### MATERIAL FOR THIS TASK ###
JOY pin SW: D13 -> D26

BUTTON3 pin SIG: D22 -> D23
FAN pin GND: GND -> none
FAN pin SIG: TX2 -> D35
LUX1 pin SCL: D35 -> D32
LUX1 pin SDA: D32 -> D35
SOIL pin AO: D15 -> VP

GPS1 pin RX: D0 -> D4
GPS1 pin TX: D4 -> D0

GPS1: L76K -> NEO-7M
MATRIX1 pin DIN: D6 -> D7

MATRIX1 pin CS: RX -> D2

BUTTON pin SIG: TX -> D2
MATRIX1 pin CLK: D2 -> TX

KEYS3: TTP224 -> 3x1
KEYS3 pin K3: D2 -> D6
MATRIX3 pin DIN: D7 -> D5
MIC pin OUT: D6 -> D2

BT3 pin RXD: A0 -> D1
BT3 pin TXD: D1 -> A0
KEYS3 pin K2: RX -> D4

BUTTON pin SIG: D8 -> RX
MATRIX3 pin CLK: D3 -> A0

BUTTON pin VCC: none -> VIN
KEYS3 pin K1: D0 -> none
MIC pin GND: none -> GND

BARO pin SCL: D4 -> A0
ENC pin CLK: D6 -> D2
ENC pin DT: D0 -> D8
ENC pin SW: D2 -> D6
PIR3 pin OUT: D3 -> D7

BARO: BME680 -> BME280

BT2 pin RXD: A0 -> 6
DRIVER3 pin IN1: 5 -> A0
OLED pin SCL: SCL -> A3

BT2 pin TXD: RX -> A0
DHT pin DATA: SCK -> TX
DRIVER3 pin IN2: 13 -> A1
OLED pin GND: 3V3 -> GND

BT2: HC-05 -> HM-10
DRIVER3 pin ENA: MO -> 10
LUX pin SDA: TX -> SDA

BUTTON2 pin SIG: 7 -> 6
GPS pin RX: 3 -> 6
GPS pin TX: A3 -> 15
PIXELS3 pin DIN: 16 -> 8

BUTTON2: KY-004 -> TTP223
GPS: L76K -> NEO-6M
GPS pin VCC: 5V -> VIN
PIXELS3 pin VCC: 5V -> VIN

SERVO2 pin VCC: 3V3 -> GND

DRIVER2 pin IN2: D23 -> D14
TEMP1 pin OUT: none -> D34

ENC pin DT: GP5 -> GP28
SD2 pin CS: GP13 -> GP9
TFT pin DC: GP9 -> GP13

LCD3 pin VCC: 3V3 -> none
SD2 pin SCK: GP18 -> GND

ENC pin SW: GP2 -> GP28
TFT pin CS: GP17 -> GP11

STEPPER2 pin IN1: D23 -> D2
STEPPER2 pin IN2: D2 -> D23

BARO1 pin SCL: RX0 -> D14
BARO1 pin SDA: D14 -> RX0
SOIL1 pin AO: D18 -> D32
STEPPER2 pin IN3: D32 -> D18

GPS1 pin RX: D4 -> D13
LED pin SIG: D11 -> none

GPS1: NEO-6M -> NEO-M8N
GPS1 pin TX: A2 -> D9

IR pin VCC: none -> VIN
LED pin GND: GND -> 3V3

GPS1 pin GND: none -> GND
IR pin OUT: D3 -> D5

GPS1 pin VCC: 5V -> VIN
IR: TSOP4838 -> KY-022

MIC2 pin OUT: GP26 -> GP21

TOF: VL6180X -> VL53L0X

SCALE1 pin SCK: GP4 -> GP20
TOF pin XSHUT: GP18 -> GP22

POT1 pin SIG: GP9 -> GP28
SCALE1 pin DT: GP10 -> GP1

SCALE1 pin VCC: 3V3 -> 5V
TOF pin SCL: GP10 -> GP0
###
Each line shown above must be repeated exactly.

- **REPLY**
JOY pin SW: D13 -> D26

BUTTON3 pin SIG: D22 -> D23
FAN pin GND: GND -> none
FAN pin SIG: TX2 -> D35
LUX1 pin SCL: D35 -> D32
LUX1 pin SDA: D32 -> D35
SOIL pin AO: D15 -> VP

GPS1 pin RX: D0 -> D4
GPS1 pin TX: D4 -> D0

GPS1: L76K -> NEO-7M
MATRIX1 pin DIN: D6 -> D7

MATRIX1 pin CS: RX -> D2

BUTTON pin SIG: TX -> D2
MATRIX1 pin CLK: D2 -> TX

KEYS3: TTP224 -> 3x1
KEYS3 pin K3: D2 -> D6
MATRIX3 pin DIN: D7 -> D5
MIC pin OUT: D6 -> D2

BT3 pin RXD: A0 -> D1
BT3 pin TXD: D1 -> A0
KEYS3 pin K2: RX -> D4

BUTTON pin SIG: D8 -> RX
MATRIX3 pin CLK: D3 -> A0

BUTTON pin VCC: none -> VIN
KEYS3 pin K1: D0 -> none
MIC pin GND: none -> GND

BARO pin SCL: D4 -> A0
ENC pin CLK: D6 -> D2
ENC pin DT: D0 -> D8
ENC pin SW: D2 -> D6
PIR3 pin OUT: D3 -> D7

BARO: BME680 -> BME280

BT2 pin RXD: A0 -> 6
DRIVER3 pin IN1: 5 -> A0
OLED pin SCL: SCL -> A3

BT2 pin TXD: RX -> A0
DHT pin DATA: SCK -> TX
DRIVER3 pin IN2: 13 -> A1
OLED pin GND: 3V3 -> GND

BT2: HC-05 -> HM-10
DRIVER3 pin ENA: MO -> 10
LUX pin SDA: TX -> SDA

BUTTON2 pin SIG: 7 -> 6
GPS pin RX: 3 -> 6
GPS pin TX: A3 -> 15
PIXELS3 pin DIN: 16 -> 8

BUTTON2: KY-004 -> TTP223
GPS: L76K -> NEO-6M
GPS pin VCC: 5V -> VIN
PIXELS3 pin VCC: 5V -> VIN

SERVO2 pin VCC: 3V3 -> GND

DRIVER2 pin IN2: D23 -> D14
TEMP1 pin OUT: none -> D34

ENC pin DT: GP5 -> GP28
SD2 pin CS: GP13 -> GP9
TFT pin DC: GP9 -> GP13

LCD3 pin VCC: 3V3 -> none
SD2 pin SCK: GP18 -> GND

ENC pin SW: GP2 -> GP28
TFT pin CS: GP17 -> GP11

STEPPER2 pin IN1: D23 -> D2
STEPPER2 pin IN2: D2 -> D23

BARO1 pin SCL: RX0 -> D14
BARO1 pin SDA: D14 -> RX0
SOIL1 pin AO: D18 -> D32
STEPPER2 pin IN3: D32 -> D18

GPS1 pin RX: D4 -> D13
LED pin SIG: D11 -> none

GPS1: NEO-6M -> NEO-M8N
GPS1 pin TX: A2 -> D9

IR pin VCC: none -> VIN
LED pin GND: GND -> 3V3

GPS1 pin GND: none -> GND
IR pin OUT: D3 -> D5

GPS1 pin VCC: 5V -> VIN
IR: TSOP4838 -> KY-022

MIC2 pin OUT: GP26 -> GP21

TOF: VL6180X -> VL53L0X

SCALE1 pin SCK: GP4 -> GP20
TOF pin XSHUT: GP18 -> GP22

POT1 pin SIG: GP9 -> GP28
SCALE1 pin DT: GP10 -> GP1

SCALE1 pin VCC: 3V3 -> 5V
TOF pin SCL: GP10 -> GP0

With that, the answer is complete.